- _Task item_
Reproduce every entry that follows word for word, but omit the images.

- _Input for this task_
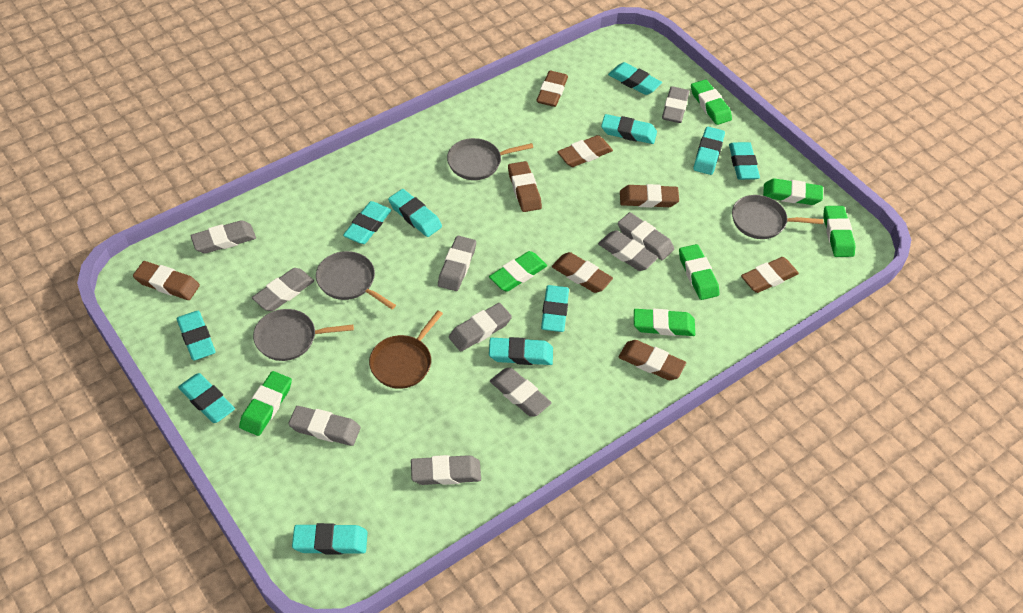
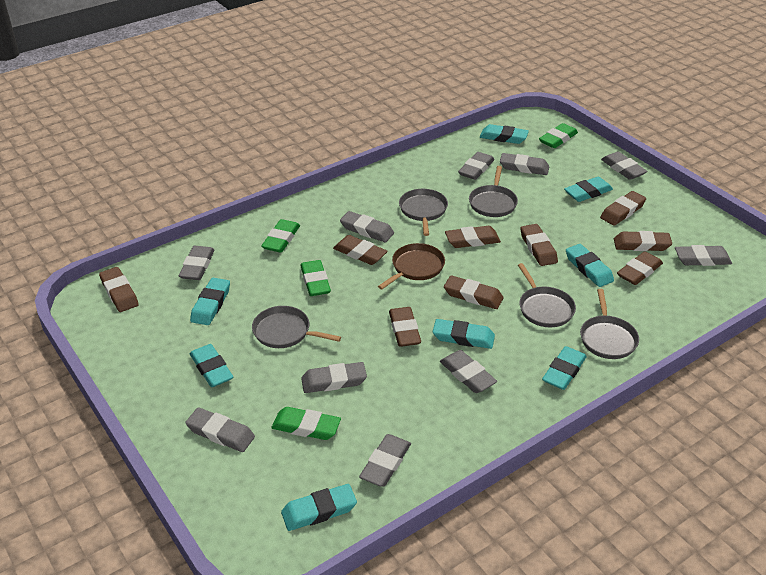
brown eraser: 8 -> 9
green eraser: 7 -> 4
grey pan: 4 -> 5
turquoise eraser: 11 -> 8

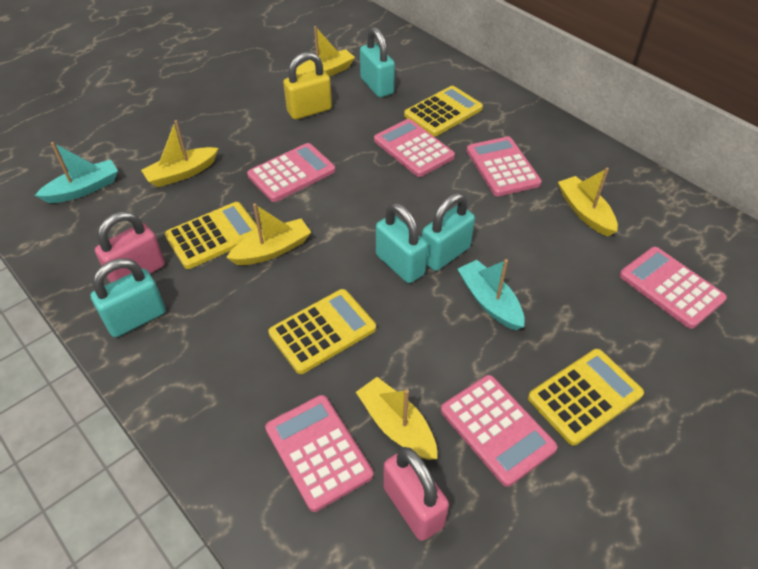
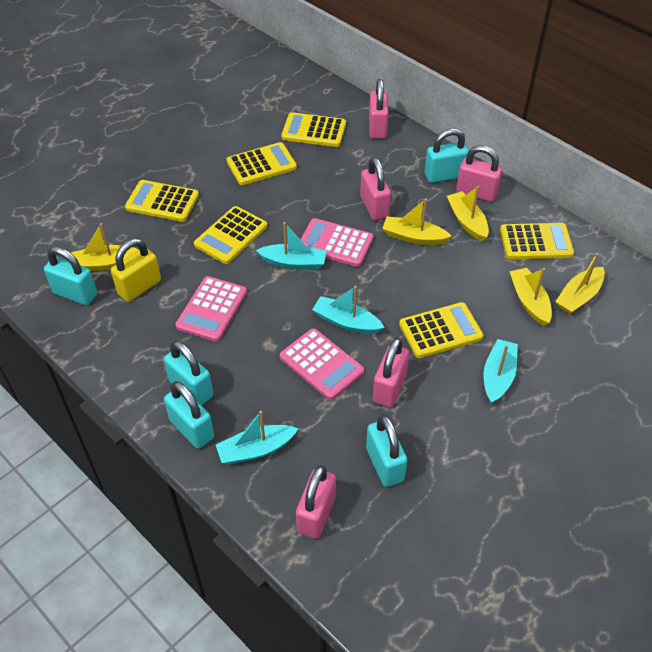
pink calculator: 6 -> 3
pink padlock: 2 -> 5
turquoise boat: 2 -> 4
turquoise padlock: 4 -> 5
yellow calculator: 4 -> 6

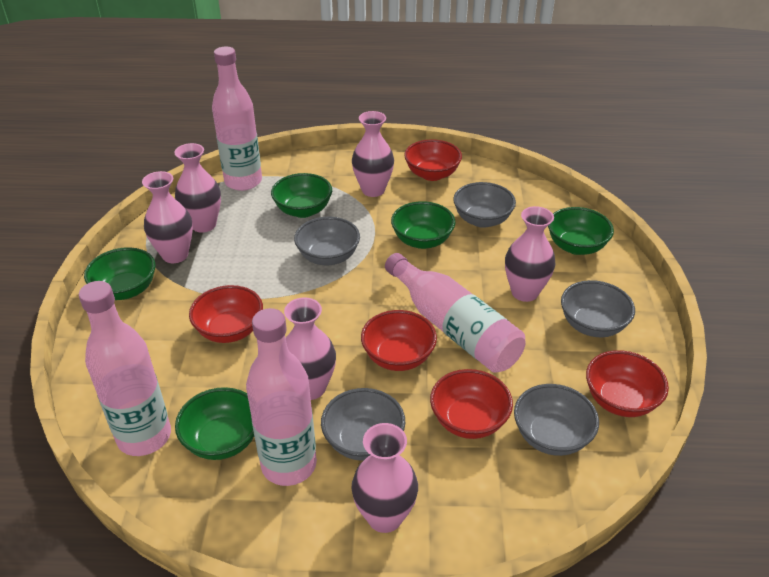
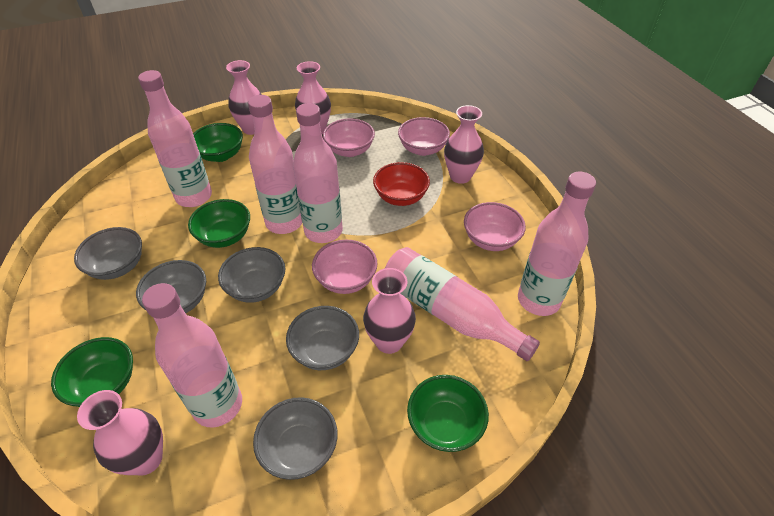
green bowl: 5 -> 4
pink bottle: 4 -> 6
pink bowl: 0 -> 4
pink vase: 6 -> 5
red bowl: 5 -> 1

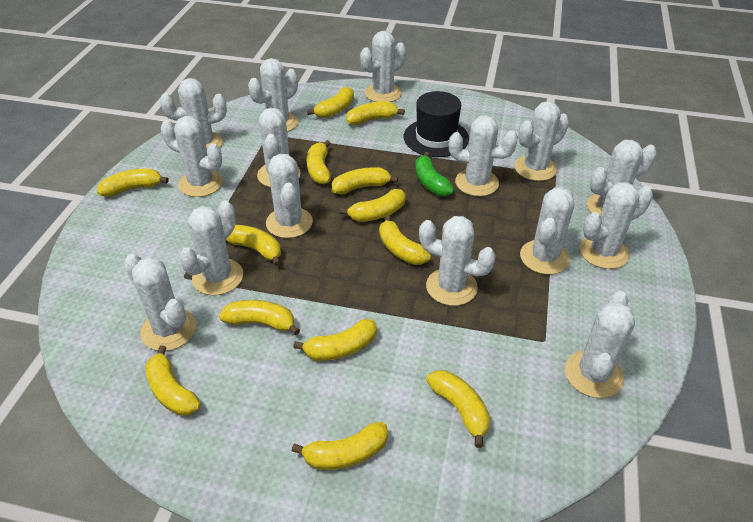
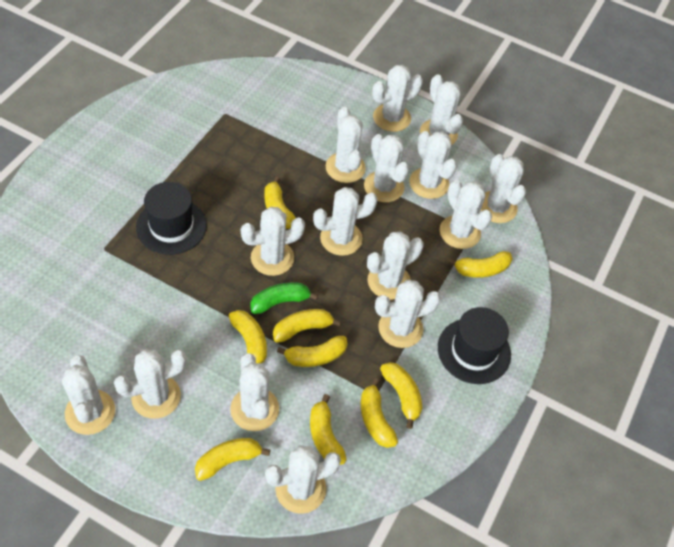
black hat: 1 -> 2
yellow banana: 13 -> 9

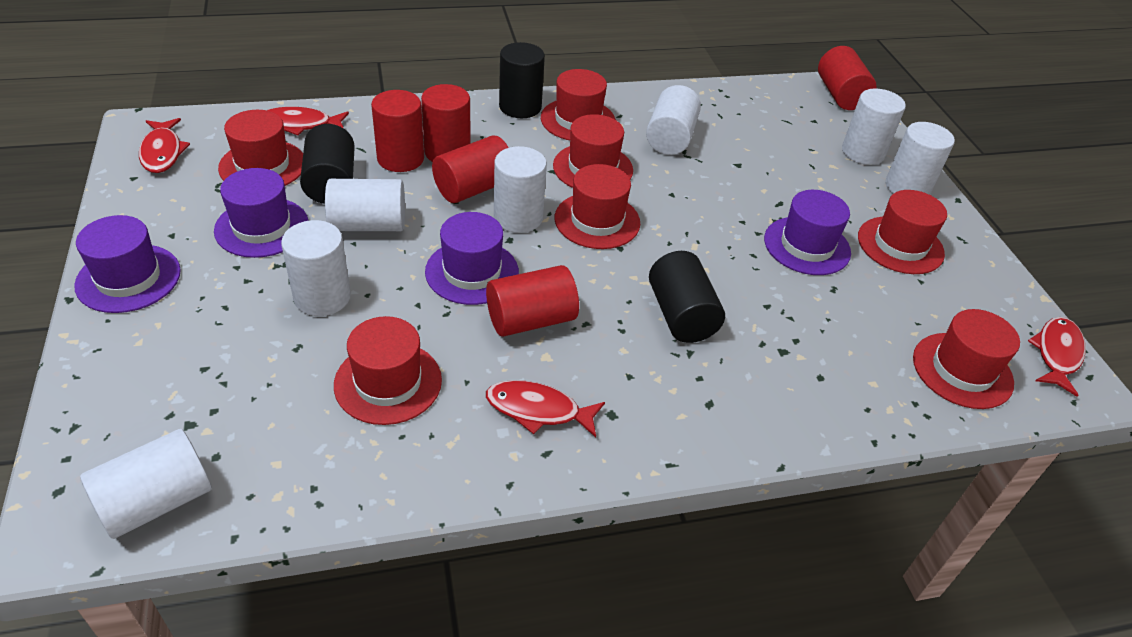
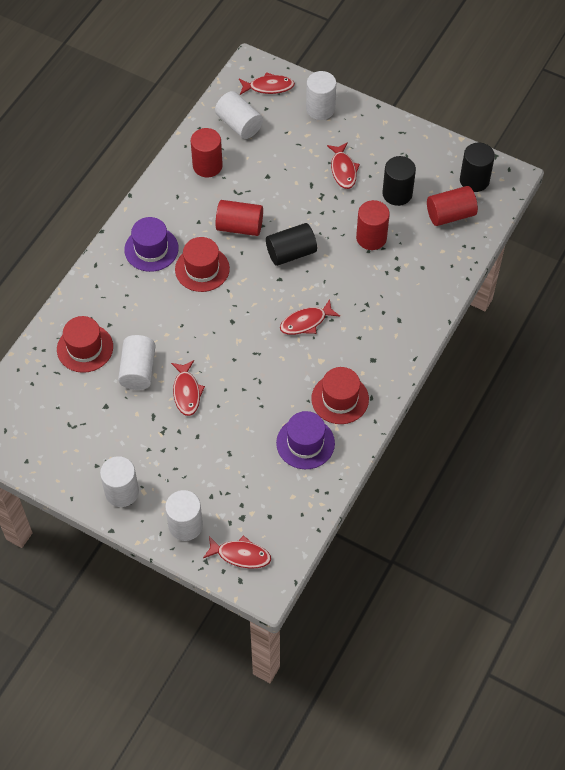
purple hat: 4 -> 2
red cylinder: 5 -> 4
red fish: 4 -> 5
red hat: 7 -> 3
white cylinder: 7 -> 5

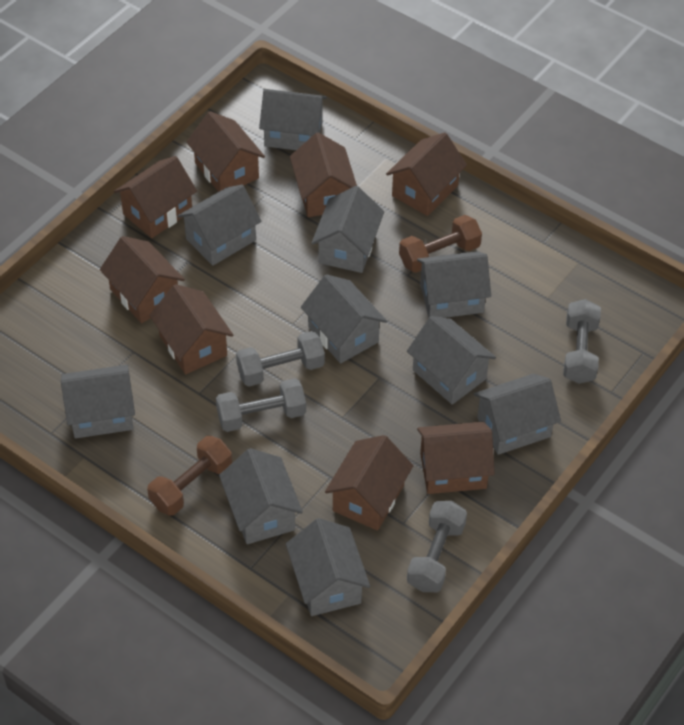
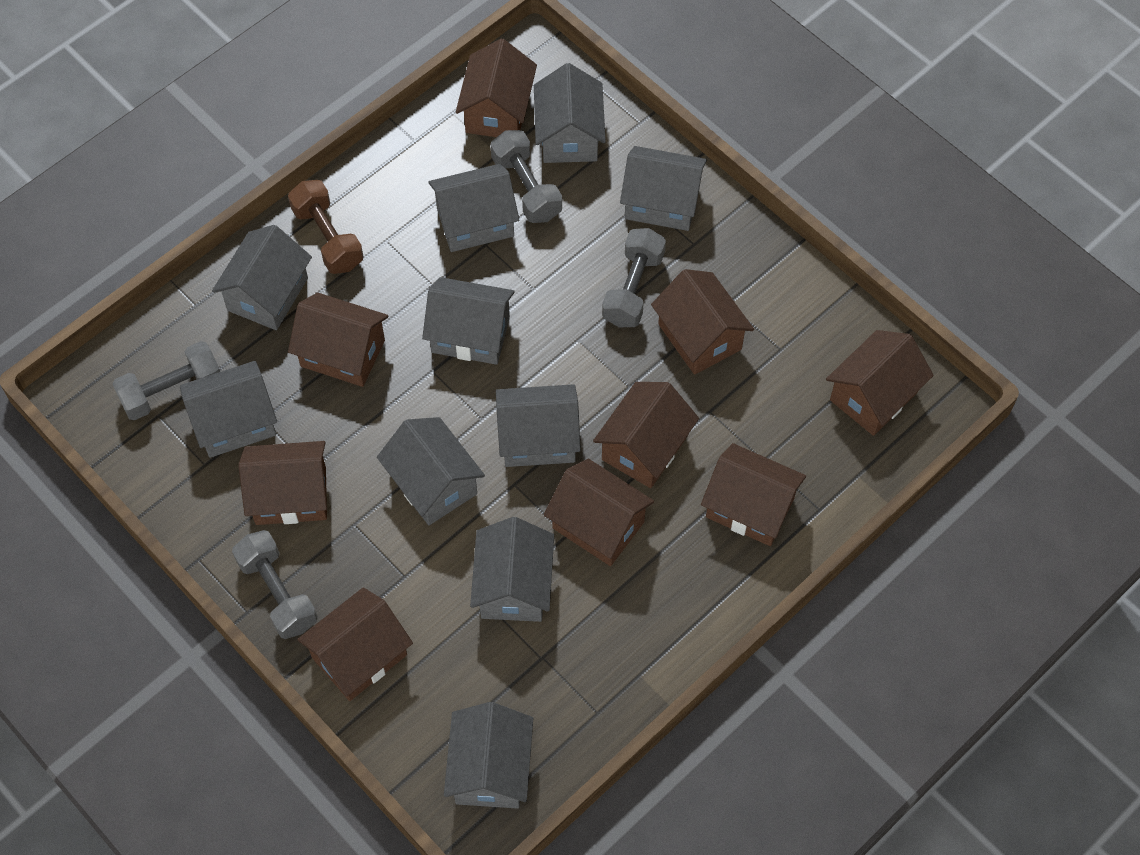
brown dumbbell: 2 -> 1
brown house: 8 -> 9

- _Problem solution_
brown eraser: 8 -> 9
green eraser: 7 -> 4
grey pan: 4 -> 5
turquoise eraser: 11 -> 8

pink calculator: 6 -> 3
pink padlock: 2 -> 5
turquoise boat: 2 -> 4
turquoise padlock: 4 -> 5
yellow calculator: 4 -> 6

green bowl: 5 -> 4
pink bottle: 4 -> 6
pink bowl: 0 -> 4
pink vase: 6 -> 5
red bowl: 5 -> 1

black hat: 1 -> 2
yellow banana: 13 -> 9

purple hat: 4 -> 2
red cylinder: 5 -> 4
red fish: 4 -> 5
red hat: 7 -> 3
white cylinder: 7 -> 5

brown dumbbell: 2 -> 1
brown house: 8 -> 9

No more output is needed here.